*WHAT THE TASK ASKS*. Write out exactly, excluding pictures, the lines from the one containing "blue cactus: 11 -> 10" through the end of the data, both included.

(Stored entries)
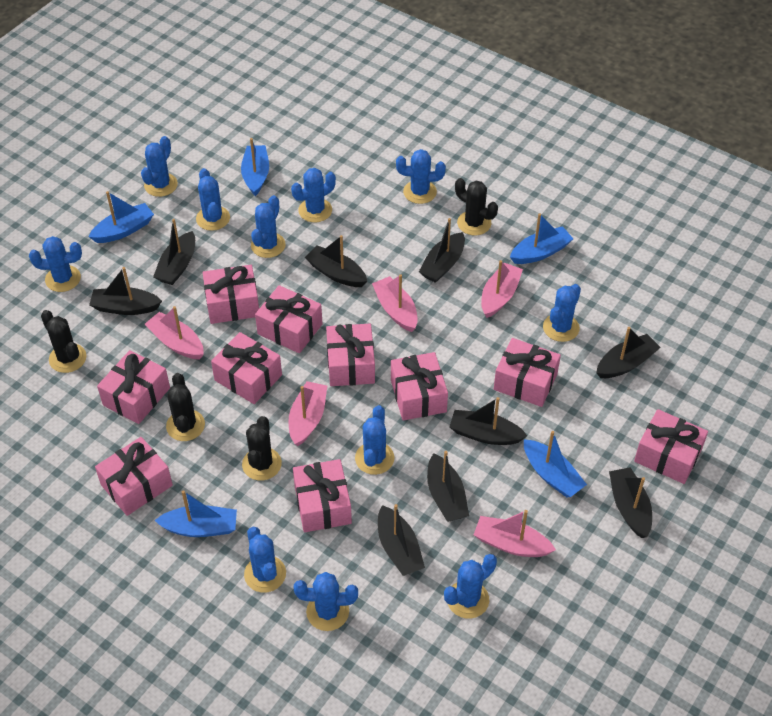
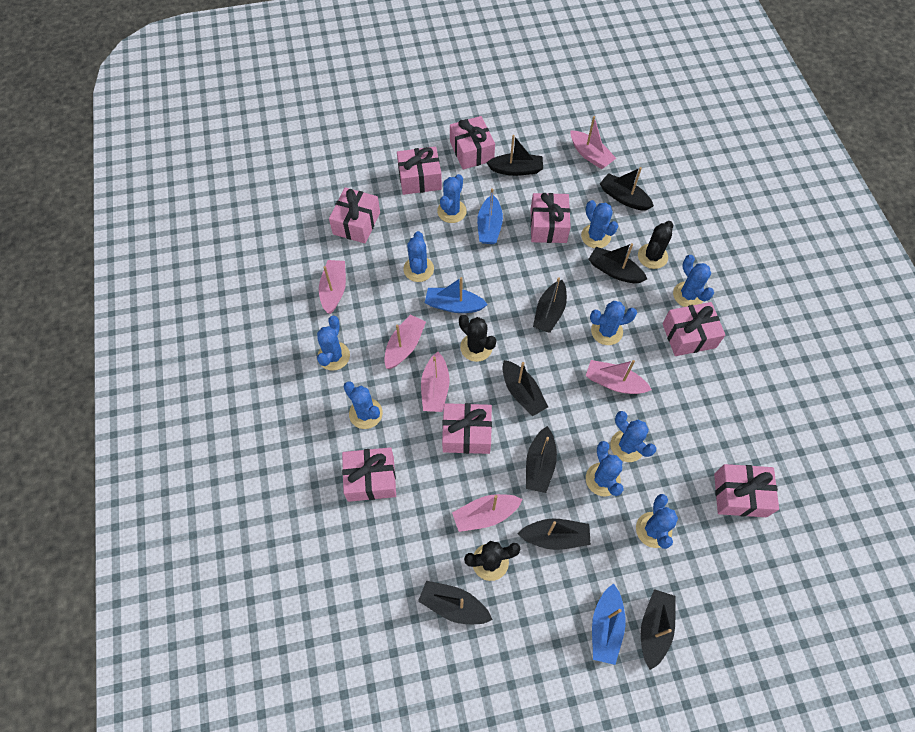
black cactus: 4 -> 3
blue boat: 5 -> 3
blue cactus: 11 -> 10
pink boat: 5 -> 6
pink gift: 10 -> 8

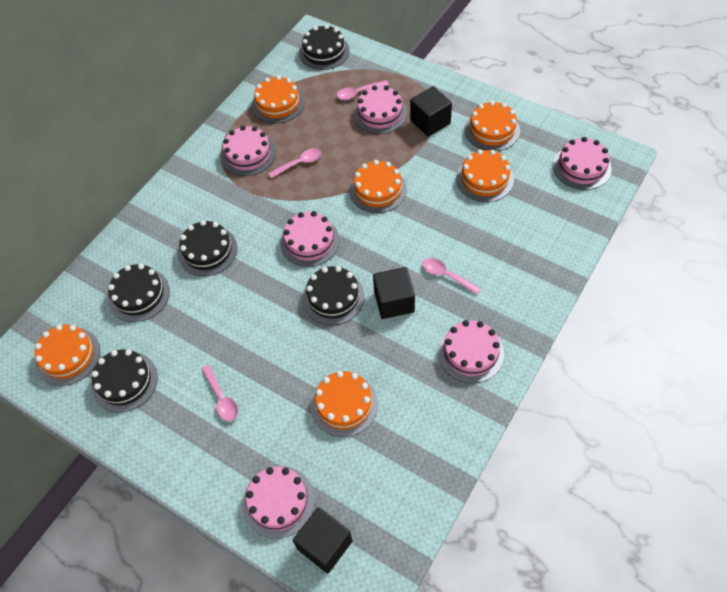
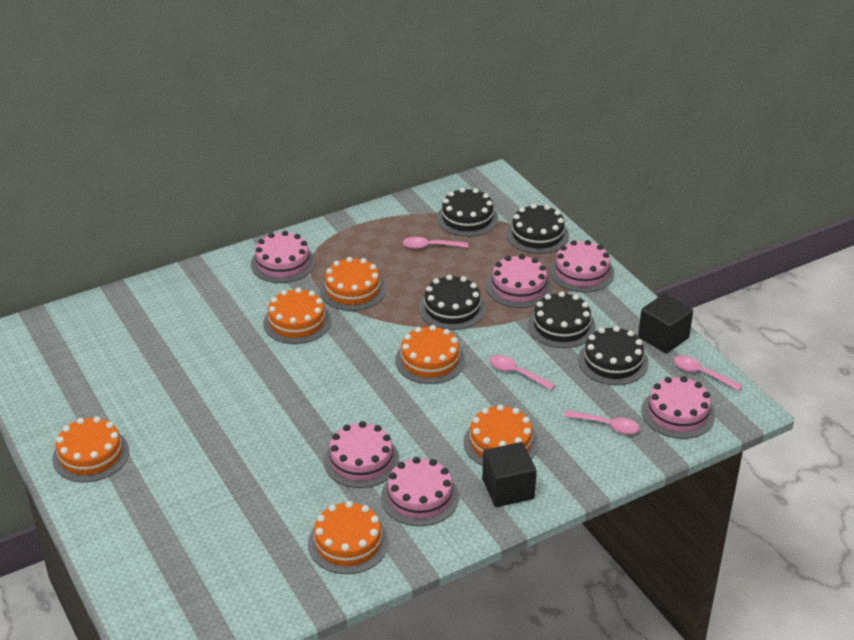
black cube: 3 -> 2

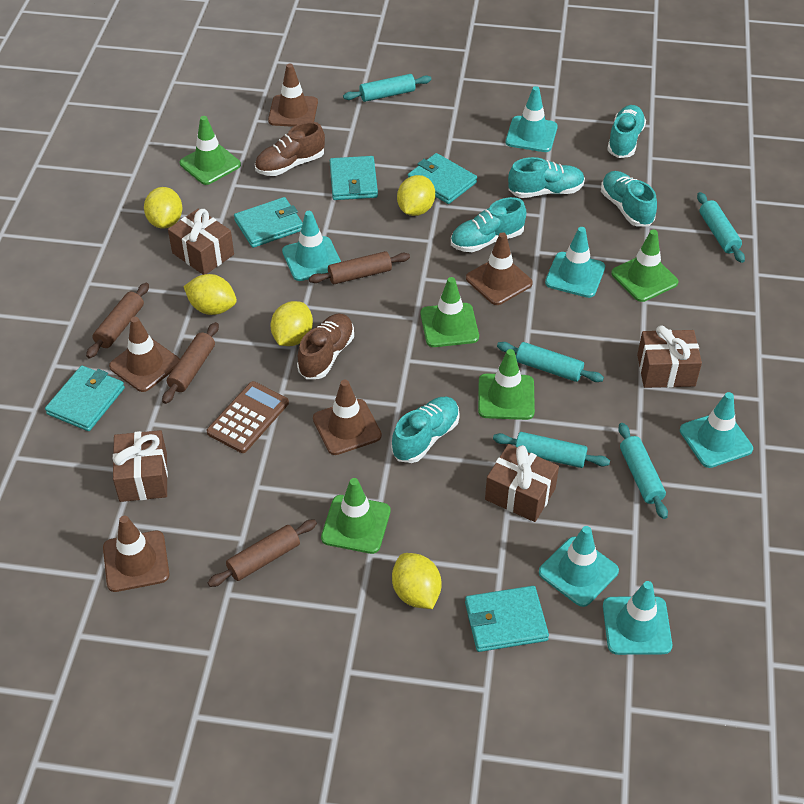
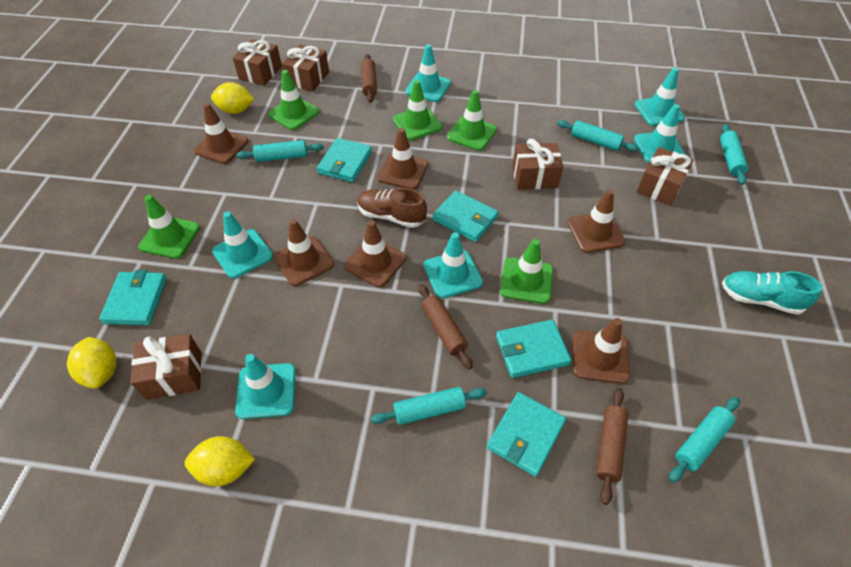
brown calculator: 1 -> 0
brown gift: 4 -> 5
brown rolling pin: 4 -> 3
brown shoe: 2 -> 1
brown traffic cone: 5 -> 6
turquoise shoe: 5 -> 1
yellow lemon: 5 -> 3

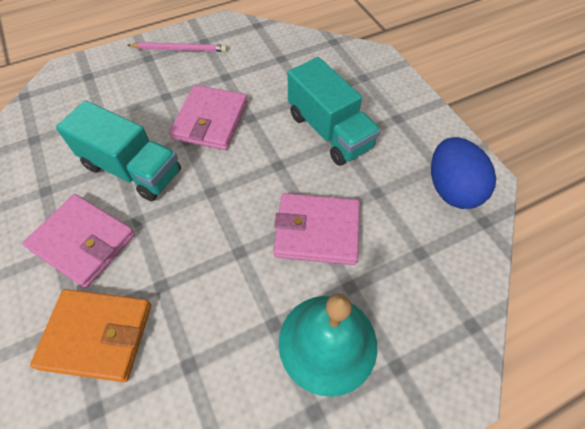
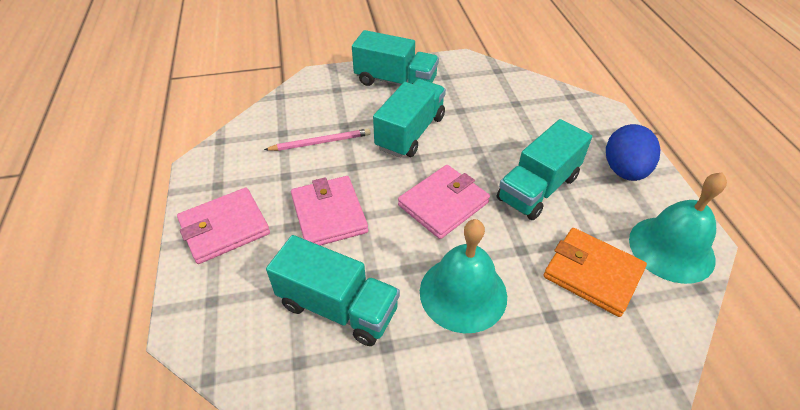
turquoise bell: 1 -> 2
turquoise truck: 2 -> 4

*RESULT BELOW*.
blue cactus: 11 -> 10
pink boat: 5 -> 6
pink gift: 10 -> 8

black cube: 3 -> 2

brown calculator: 1 -> 0
brown gift: 4 -> 5
brown rolling pin: 4 -> 3
brown shoe: 2 -> 1
brown traffic cone: 5 -> 6
turquoise shoe: 5 -> 1
yellow lemon: 5 -> 3

turquoise bell: 1 -> 2
turquoise truck: 2 -> 4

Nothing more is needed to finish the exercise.